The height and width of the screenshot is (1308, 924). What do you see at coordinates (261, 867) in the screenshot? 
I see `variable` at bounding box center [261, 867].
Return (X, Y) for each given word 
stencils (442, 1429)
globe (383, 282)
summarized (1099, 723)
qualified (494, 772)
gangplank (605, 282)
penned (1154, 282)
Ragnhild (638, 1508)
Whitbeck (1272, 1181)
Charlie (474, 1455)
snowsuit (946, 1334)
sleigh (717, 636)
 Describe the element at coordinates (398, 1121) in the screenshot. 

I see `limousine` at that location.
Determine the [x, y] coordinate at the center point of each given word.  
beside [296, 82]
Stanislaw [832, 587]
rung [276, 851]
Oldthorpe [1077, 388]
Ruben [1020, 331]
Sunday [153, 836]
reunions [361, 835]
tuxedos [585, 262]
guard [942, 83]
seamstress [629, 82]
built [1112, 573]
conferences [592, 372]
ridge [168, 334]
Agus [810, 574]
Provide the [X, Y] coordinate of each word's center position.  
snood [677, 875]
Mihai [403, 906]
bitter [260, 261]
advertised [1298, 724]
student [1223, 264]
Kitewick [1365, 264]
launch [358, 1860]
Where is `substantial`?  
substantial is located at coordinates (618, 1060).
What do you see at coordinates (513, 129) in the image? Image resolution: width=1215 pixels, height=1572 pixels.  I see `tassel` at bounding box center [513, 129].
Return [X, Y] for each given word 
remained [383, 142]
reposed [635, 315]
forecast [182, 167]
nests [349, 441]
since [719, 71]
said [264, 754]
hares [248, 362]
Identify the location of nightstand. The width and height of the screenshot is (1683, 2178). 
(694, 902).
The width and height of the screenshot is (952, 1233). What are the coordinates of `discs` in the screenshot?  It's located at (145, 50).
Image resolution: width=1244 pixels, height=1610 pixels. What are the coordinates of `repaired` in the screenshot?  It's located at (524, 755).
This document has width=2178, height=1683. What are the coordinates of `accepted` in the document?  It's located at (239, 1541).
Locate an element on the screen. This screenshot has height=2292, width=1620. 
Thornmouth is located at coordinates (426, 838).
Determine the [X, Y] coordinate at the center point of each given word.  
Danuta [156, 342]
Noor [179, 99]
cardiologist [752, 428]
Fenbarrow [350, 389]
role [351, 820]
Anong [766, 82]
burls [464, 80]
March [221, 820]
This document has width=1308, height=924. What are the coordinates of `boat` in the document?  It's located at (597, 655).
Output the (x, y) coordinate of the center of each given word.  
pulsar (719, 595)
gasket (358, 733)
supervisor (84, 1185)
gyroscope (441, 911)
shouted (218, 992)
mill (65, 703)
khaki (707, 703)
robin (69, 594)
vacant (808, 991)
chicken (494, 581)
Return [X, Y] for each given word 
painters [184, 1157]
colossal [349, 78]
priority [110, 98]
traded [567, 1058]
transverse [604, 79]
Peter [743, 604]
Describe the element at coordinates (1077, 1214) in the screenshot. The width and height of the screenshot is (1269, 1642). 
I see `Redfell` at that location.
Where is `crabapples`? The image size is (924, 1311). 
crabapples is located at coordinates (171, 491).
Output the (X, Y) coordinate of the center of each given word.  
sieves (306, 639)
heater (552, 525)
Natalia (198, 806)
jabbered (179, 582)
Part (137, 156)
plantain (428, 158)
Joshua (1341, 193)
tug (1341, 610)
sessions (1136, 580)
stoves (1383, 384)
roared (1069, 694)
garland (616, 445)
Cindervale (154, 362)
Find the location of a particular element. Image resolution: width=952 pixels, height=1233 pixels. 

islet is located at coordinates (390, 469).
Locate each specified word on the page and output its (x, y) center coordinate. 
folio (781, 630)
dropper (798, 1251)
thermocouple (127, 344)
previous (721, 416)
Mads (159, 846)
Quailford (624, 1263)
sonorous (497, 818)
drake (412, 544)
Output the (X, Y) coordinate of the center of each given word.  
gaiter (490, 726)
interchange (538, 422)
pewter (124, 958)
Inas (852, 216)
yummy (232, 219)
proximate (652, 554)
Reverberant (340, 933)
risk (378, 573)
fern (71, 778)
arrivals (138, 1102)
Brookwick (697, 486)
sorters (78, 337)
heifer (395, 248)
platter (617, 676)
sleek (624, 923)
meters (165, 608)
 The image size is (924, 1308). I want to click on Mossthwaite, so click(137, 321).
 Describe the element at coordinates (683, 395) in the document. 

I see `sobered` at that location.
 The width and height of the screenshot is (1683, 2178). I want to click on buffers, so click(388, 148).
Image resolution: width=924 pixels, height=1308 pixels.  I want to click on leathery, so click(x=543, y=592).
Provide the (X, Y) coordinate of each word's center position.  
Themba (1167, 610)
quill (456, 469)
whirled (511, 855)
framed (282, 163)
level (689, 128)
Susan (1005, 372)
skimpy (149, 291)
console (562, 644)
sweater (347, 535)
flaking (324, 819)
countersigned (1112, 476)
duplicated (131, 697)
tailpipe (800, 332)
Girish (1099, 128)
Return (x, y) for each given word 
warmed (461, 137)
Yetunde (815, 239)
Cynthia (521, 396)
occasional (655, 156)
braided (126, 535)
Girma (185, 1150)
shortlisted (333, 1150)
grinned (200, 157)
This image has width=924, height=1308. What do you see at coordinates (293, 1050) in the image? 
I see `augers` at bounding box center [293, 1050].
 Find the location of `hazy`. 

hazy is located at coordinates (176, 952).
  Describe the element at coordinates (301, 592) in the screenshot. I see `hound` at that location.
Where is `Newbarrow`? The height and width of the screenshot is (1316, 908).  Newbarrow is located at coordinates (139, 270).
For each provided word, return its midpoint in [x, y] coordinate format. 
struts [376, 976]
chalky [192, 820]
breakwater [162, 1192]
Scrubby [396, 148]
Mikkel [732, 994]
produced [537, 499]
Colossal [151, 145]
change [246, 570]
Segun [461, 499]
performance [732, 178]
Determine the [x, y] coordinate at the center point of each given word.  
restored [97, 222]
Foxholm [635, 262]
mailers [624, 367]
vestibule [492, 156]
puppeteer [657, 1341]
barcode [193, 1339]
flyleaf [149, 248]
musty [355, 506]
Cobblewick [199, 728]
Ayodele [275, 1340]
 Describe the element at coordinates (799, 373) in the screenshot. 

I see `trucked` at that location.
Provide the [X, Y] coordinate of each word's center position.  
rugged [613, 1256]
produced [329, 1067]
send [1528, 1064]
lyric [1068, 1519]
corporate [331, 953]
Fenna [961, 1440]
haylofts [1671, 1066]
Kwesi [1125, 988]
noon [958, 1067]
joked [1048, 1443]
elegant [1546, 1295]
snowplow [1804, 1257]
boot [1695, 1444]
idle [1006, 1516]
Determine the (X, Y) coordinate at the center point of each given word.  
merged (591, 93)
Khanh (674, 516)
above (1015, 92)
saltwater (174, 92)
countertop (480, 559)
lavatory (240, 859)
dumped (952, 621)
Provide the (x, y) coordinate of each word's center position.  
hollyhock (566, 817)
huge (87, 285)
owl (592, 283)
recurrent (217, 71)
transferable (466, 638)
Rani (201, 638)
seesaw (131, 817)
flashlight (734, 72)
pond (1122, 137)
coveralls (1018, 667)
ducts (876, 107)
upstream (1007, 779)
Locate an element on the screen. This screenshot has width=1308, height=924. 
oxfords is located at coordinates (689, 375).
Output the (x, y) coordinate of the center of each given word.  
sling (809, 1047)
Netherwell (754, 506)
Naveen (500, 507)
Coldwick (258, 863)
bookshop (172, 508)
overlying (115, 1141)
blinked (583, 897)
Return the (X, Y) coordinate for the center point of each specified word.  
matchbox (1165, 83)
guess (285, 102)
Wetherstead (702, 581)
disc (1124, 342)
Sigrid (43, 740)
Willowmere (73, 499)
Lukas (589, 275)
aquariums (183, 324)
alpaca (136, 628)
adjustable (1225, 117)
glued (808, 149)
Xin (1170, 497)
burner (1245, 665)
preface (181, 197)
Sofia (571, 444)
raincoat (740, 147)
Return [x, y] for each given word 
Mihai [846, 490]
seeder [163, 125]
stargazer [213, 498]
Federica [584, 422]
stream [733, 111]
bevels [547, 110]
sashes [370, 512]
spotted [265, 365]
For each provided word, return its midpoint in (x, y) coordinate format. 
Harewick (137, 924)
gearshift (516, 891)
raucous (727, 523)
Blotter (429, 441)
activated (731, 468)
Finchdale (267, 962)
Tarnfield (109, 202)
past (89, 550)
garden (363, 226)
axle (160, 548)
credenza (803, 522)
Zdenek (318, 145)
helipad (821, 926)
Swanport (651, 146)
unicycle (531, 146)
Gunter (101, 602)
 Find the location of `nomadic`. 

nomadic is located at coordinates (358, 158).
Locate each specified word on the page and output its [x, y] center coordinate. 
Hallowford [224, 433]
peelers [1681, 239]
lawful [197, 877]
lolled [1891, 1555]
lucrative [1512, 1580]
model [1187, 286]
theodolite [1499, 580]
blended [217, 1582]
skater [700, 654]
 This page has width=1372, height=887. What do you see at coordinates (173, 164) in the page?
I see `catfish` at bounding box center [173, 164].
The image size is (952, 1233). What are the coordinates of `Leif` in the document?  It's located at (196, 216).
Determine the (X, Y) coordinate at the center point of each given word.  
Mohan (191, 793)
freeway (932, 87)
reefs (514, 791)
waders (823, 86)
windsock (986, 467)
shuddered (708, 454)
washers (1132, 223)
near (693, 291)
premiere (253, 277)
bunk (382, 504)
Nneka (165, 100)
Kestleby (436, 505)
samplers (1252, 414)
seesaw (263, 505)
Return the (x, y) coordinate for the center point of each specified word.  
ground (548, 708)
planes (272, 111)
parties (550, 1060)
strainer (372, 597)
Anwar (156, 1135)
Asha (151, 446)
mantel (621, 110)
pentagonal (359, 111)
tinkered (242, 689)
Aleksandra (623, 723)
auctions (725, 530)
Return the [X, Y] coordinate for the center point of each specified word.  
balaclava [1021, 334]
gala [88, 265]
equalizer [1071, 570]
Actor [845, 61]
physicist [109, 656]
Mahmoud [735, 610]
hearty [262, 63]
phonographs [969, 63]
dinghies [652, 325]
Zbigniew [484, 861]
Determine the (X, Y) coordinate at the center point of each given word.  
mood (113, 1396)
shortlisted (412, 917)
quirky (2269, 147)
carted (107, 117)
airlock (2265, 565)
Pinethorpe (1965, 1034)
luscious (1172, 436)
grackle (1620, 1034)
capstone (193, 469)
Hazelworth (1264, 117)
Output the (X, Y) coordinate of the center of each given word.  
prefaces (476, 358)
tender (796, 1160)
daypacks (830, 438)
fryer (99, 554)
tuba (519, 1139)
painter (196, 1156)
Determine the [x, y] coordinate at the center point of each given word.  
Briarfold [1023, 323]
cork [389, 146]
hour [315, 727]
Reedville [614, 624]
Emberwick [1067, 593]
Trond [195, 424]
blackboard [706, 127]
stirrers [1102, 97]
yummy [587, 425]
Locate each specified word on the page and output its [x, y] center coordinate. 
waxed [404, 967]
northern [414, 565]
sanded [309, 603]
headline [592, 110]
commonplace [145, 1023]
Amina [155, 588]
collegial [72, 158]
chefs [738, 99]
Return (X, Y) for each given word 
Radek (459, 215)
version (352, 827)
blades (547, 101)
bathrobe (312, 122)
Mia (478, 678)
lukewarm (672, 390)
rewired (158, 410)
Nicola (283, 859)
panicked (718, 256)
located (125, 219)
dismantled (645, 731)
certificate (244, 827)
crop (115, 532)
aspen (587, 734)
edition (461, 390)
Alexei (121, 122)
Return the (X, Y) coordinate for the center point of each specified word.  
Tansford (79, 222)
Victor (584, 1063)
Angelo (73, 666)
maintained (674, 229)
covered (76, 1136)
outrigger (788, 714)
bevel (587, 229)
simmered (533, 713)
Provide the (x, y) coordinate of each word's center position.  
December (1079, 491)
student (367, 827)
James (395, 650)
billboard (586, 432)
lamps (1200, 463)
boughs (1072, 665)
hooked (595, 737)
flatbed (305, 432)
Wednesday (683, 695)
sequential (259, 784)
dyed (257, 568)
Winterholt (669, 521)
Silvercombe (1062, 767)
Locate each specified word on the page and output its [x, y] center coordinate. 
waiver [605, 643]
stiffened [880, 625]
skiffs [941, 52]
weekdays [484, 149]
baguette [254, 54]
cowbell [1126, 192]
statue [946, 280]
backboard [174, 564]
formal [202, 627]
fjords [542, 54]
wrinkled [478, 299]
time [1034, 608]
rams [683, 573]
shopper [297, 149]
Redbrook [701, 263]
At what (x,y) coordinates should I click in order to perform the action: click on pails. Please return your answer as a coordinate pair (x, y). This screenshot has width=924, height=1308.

**INSTRUCTIONS FOR THE TASK:** Can you render the listing from the line with "aquariums (183, 324)" up to and including the line with "Nneka (165, 100)" as a numbered list, skipping any blank lines?

**EXERCISE SOLUTION:**
1. aquariums (183, 324)
2. alpaca (136, 628)
3. adjustable (1225, 117)
4. glued (808, 149)
5. Xin (1170, 497)
6. burner (1245, 665)
7. preface (181, 197)
8. Sofia (571, 444)
9. raincoat (740, 147)
10. Return [x, y] for each given word 
11. Mihai [846, 490]
12. seeder [163, 125]
13. stargazer [213, 498]
14. Federica [584, 422]
15. stream [733, 111]
16. bevels [547, 110]
17. sashes [370, 512]
18. spotted [265, 365]
19. For each provided word, return its midpoint in (x, y) coordinate format. 
20. Harewick (137, 924)
21. gearshift (516, 891)
22. raucous (727, 523)
23. Blotter (429, 441)
24. activated (731, 468)
25. Finchdale (267, 962)
26. Tarnfield (109, 202)
27. past (89, 550)
28. garden (363, 226)
29. axle (160, 548)
30. credenza (803, 522)
31. Zdenek (318, 145)
32. helipad (821, 926)
33. Swanport (651, 146)
34. unicycle (531, 146)
35. Gunter (101, 602)
36.  Find the location of `nomadic`. 
37. nomadic is located at coordinates (358, 158).
38. Locate each specified word on the page and output its [x, y] center coordinate. 
39. Hallowford [224, 433]
40. peelers [1681, 239]
41. lawful [197, 877]
42. lolled [1891, 1555]
43. lucrative [1512, 1580]
44. model [1187, 286]
45. theodolite [1499, 580]
46. blended [217, 1582]
47. skater [700, 654]
48.  This page has width=1372, height=887. What do you see at coordinates (173, 164) in the page?
49. I see `catfish` at bounding box center [173, 164].
50. The image size is (952, 1233). What are the coordinates of `Leif` in the document?  It's located at (196, 216).
51. Determine the (X, Y) coordinate at the center point of each given word.  
52. Mohan (191, 793)
53. freeway (932, 87)
54. reefs (514, 791)
55. waders (823, 86)
56. windsock (986, 467)
57. shuddered (708, 454)
58. washers (1132, 223)
59. near (693, 291)
60. premiere (253, 277)
61. bunk (382, 504)
62. Nneka (165, 100)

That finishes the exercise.